WHAT IS REQUIRED ▸
Verbatim reproduction of the entries is required; images must be omitted.

Shape scene image sequences:
======
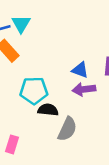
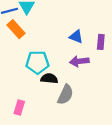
blue triangle: (80, 70) -> (76, 37), moved

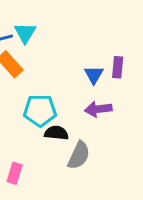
blue triangle: (76, 37) -> (94, 75), turned 40
purple rectangle: (101, 42) -> (118, 67), moved

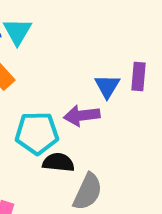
purple arrow: (98, 109) -> (82, 116), moved

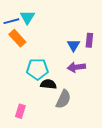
purple arrow: (82, 116) -> (76, 67), moved

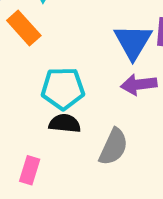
blue triangle: (73, 45) -> (133, 42), size x1.5
black semicircle: (48, 84) -> (65, 123), moved

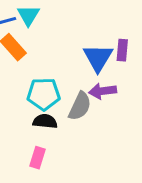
gray semicircle: (113, 147) -> (80, 106), moved
pink rectangle: (30, 170) -> (37, 158), moved

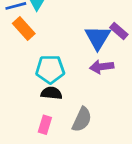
purple rectangle: (122, 50) -> (119, 31), turned -54
gray semicircle: (80, 106) -> (82, 119), moved

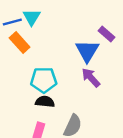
purple rectangle: (119, 31) -> (107, 34), moved
purple arrow: (102, 67) -> (91, 78), turned 55

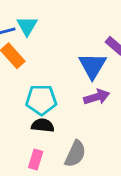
purple arrow: (91, 78) -> (97, 97), turned 115

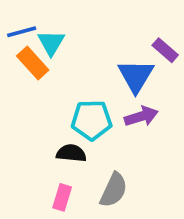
cyan triangle: (27, 26) -> (51, 43), moved
cyan pentagon: (41, 100) -> (92, 120), moved

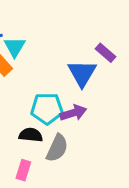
purple arrow: (141, 116) -> (73, 113), moved
gray semicircle: (114, 190) -> (57, 148), moved

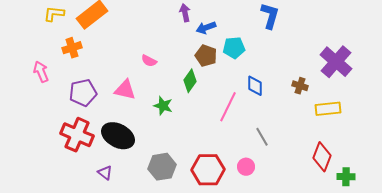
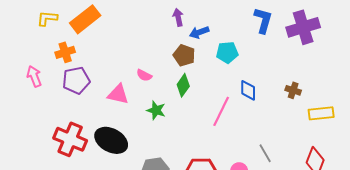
brown pentagon: (206, 56) -> (184, 55), moved
pink semicircle: (149, 61) -> (144, 75), moved
purple cross: (336, 62) -> (303, 27), moved, turned 32
purple pentagon: (83, 93) -> (76, 80), moved
gray line: (262, 137) -> (265, 153), moved

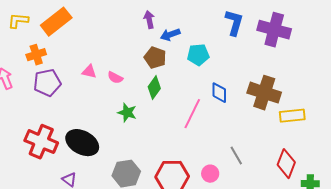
purple cross: (303, 27) -> (274, 30), turned 32
brown cross: (293, 90) -> (264, 93), size x2.0
pink triangle: (118, 94) -> (89, 72), moved, size x0.7

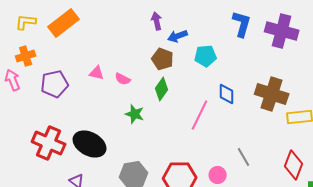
orange cross: (36, 55) -> (26, 56), moved

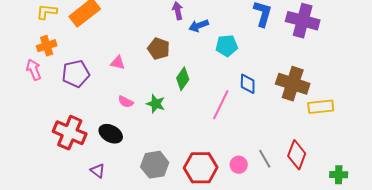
brown pentagon: (163, 59) -> (159, 49), moved
pink semicircle: (123, 79) -> (126, 102), moved
black ellipse: (90, 144) -> (111, 134), size x0.7
gray line: (244, 157) -> (265, 159), moved
red diamond: (294, 165) -> (297, 155), moved

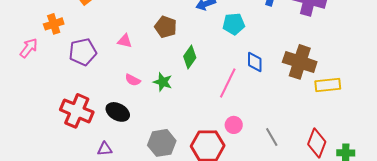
pink arrow: (34, 70) -> (29, 48), moved, turned 60
red diamond: (297, 155) -> (317, 143), moved
pink circle: (239, 165) -> (234, 125), moved
purple triangle: (98, 171) -> (105, 149), turned -42

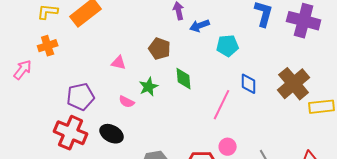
purple pentagon: (83, 52) -> (81, 97), moved
green diamond: (190, 57) -> (184, 79), turned -40
brown cross: (300, 62) -> (294, 84), turned 32
green star: (163, 82) -> (149, 87), moved, turned 30

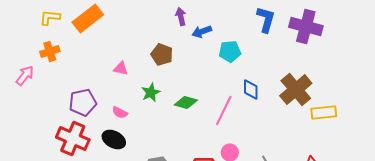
green diamond: (184, 79) -> (186, 102), moved, turned -70
pink semicircle: (127, 102) -> (120, 112), moved

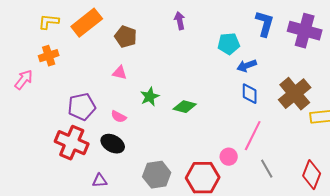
blue arrow: (202, 32) -> (247, 66), moved
cyan pentagon: (230, 52) -> (229, 44), moved
brown pentagon: (162, 54) -> (126, 37), moved
pink line: (224, 110) -> (253, 136), moved

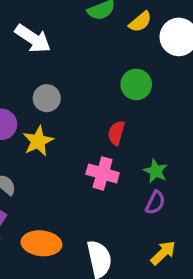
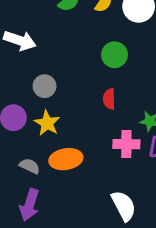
pink cross: (103, 173) -> (126, 144), moved
orange ellipse: (41, 243) -> (66, 159), moved

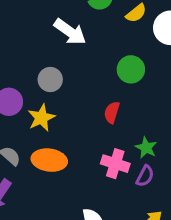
white arrow: (20, 41) -> (70, 32), moved

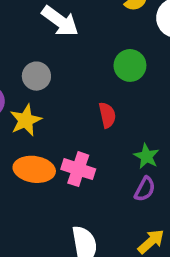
red semicircle: (112, 112) -> (107, 115), turned 150
pink cross: (115, 164) -> (78, 169), moved

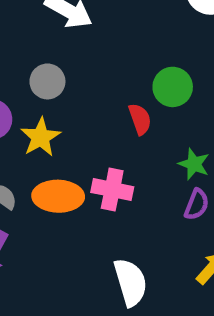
green circle: (130, 65) -> (173, 87), moved

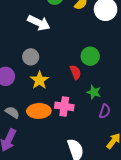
yellow star: (41, 137) -> (40, 80), moved
green star: (194, 164) -> (94, 92), moved

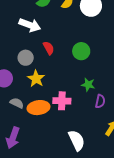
red semicircle: (76, 72) -> (49, 48), moved
gray semicircle: (12, 112) -> (17, 103), moved

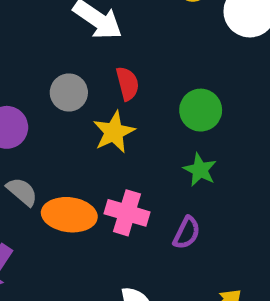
yellow star: (36, 79) -> (114, 132), moved
green star: (88, 85) -> (200, 170), moved
purple semicircle: (100, 101) -> (187, 233), moved

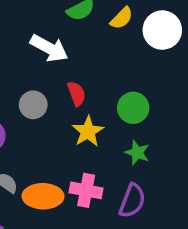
yellow star: (114, 132) -> (88, 131), moved
purple semicircle: (187, 233) -> (132, 201), size x1.4

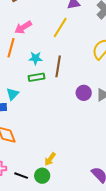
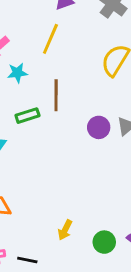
cyan star: (36, 58) -> (17, 73), moved
green circle: (42, 176) -> (104, 242), moved

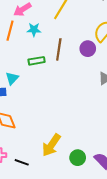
purple circle: (99, 127) -> (88, 49), moved
yellow arrow: (65, 230) -> (51, 145), size x1.6

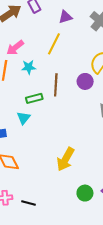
cyan triangle: (12, 78) -> (24, 118), moved
yellow arrow: (51, 145) -> (65, 159), moved

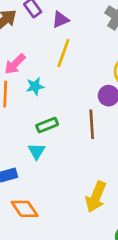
purple triangle: (65, 17) -> (60, 20), moved
brown line: (56, 85) -> (92, 124), moved

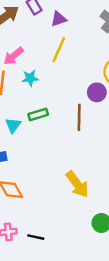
cyan triangle: (37, 151) -> (13, 125), moved
yellow arrow: (96, 197) -> (77, 184), turned -64

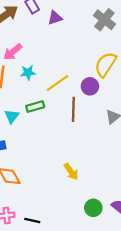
yellow line: (59, 50) -> (58, 83), moved, turned 30
yellow arrow: (77, 184) -> (71, 172), size x0.7

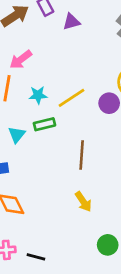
cyan star: (28, 73) -> (38, 95), moved
brown line: (73, 109) -> (82, 155), moved

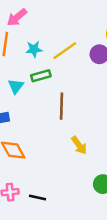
brown line: (82, 155) -> (61, 106), moved

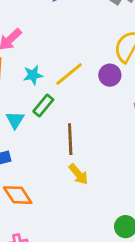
green rectangle: (41, 76) -> (43, 105), turned -30
yellow arrow: (79, 145) -> (78, 174), moved

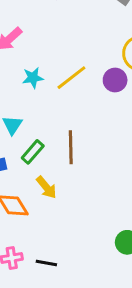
green rectangle: (43, 105) -> (33, 152), moved
yellow arrow: (78, 174) -> (46, 187), moved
======
SOLUTION BELOW ▸
blue triangle: (80, 70) -> (76, 37), moved

blue triangle: (76, 37) -> (94, 75), turned 40
purple rectangle: (101, 42) -> (118, 67), moved

purple arrow: (98, 109) -> (82, 116), moved

purple arrow: (82, 116) -> (76, 67), moved

blue triangle: (73, 45) -> (133, 42), size x1.5
black semicircle: (48, 84) -> (65, 123), moved

gray semicircle: (113, 147) -> (80, 106), moved
pink rectangle: (30, 170) -> (37, 158), moved

purple rectangle: (122, 50) -> (119, 31), turned -54
gray semicircle: (80, 106) -> (82, 119), moved

purple rectangle: (119, 31) -> (107, 34), moved
purple arrow: (102, 67) -> (91, 78), turned 55

purple arrow: (91, 78) -> (97, 97), turned 115

cyan triangle: (27, 26) -> (51, 43), moved
cyan pentagon: (41, 100) -> (92, 120), moved

purple arrow: (141, 116) -> (73, 113), moved
gray semicircle: (114, 190) -> (57, 148), moved

brown pentagon: (206, 56) -> (184, 55), moved
pink semicircle: (149, 61) -> (144, 75), moved
purple cross: (336, 62) -> (303, 27), moved, turned 32
purple pentagon: (83, 93) -> (76, 80), moved
gray line: (262, 137) -> (265, 153), moved

purple cross: (303, 27) -> (274, 30), turned 32
brown cross: (293, 90) -> (264, 93), size x2.0
pink triangle: (118, 94) -> (89, 72), moved, size x0.7

orange cross: (36, 55) -> (26, 56), moved

brown pentagon: (163, 59) -> (159, 49), moved
pink semicircle: (123, 79) -> (126, 102), moved
black ellipse: (90, 144) -> (111, 134), size x0.7
gray line: (244, 157) -> (265, 159), moved
red diamond: (294, 165) -> (297, 155), moved

pink arrow: (34, 70) -> (29, 48), moved, turned 60
red diamond: (297, 155) -> (317, 143), moved
pink circle: (239, 165) -> (234, 125), moved
purple triangle: (98, 171) -> (105, 149), turned -42

purple pentagon: (83, 52) -> (81, 97), moved
green diamond: (190, 57) -> (184, 79), turned -40
brown cross: (300, 62) -> (294, 84), turned 32
green star: (163, 82) -> (149, 87), moved, turned 30

green diamond: (184, 79) -> (186, 102), moved, turned -70
pink semicircle: (127, 102) -> (120, 112), moved

blue arrow: (202, 32) -> (247, 66), moved
cyan pentagon: (230, 52) -> (229, 44), moved
brown pentagon: (162, 54) -> (126, 37), moved
pink line: (224, 110) -> (253, 136), moved

pink cross: (103, 173) -> (126, 144), moved
orange ellipse: (41, 243) -> (66, 159), moved

white arrow: (20, 41) -> (70, 32), moved

red semicircle: (112, 112) -> (107, 115), turned 150
pink cross: (115, 164) -> (78, 169), moved

green circle: (130, 65) -> (173, 87), moved

yellow star: (41, 137) -> (40, 80), moved
green star: (194, 164) -> (94, 92), moved

red semicircle: (76, 72) -> (49, 48), moved
gray semicircle: (12, 112) -> (17, 103), moved

yellow star: (36, 79) -> (114, 132), moved
green star: (88, 85) -> (200, 170), moved
purple semicircle: (100, 101) -> (187, 233), moved

yellow star: (114, 132) -> (88, 131), moved
purple semicircle: (187, 233) -> (132, 201), size x1.4

cyan star: (36, 58) -> (17, 73), moved
green circle: (42, 176) -> (104, 242), moved

purple circle: (99, 127) -> (88, 49), moved
yellow arrow: (65, 230) -> (51, 145), size x1.6

cyan triangle: (12, 78) -> (24, 118), moved
yellow arrow: (51, 145) -> (65, 159), moved

purple triangle: (65, 17) -> (60, 20), moved
brown line: (56, 85) -> (92, 124), moved

cyan triangle: (37, 151) -> (13, 125), moved
yellow arrow: (96, 197) -> (77, 184), turned -64

yellow line: (59, 50) -> (58, 83), moved, turned 30
yellow arrow: (77, 184) -> (71, 172), size x0.7

cyan star: (28, 73) -> (38, 95), moved
brown line: (73, 109) -> (82, 155), moved

brown line: (82, 155) -> (61, 106), moved

green rectangle: (41, 76) -> (43, 105), turned -30
yellow arrow: (79, 145) -> (78, 174), moved

green rectangle: (43, 105) -> (33, 152), moved
yellow arrow: (78, 174) -> (46, 187), moved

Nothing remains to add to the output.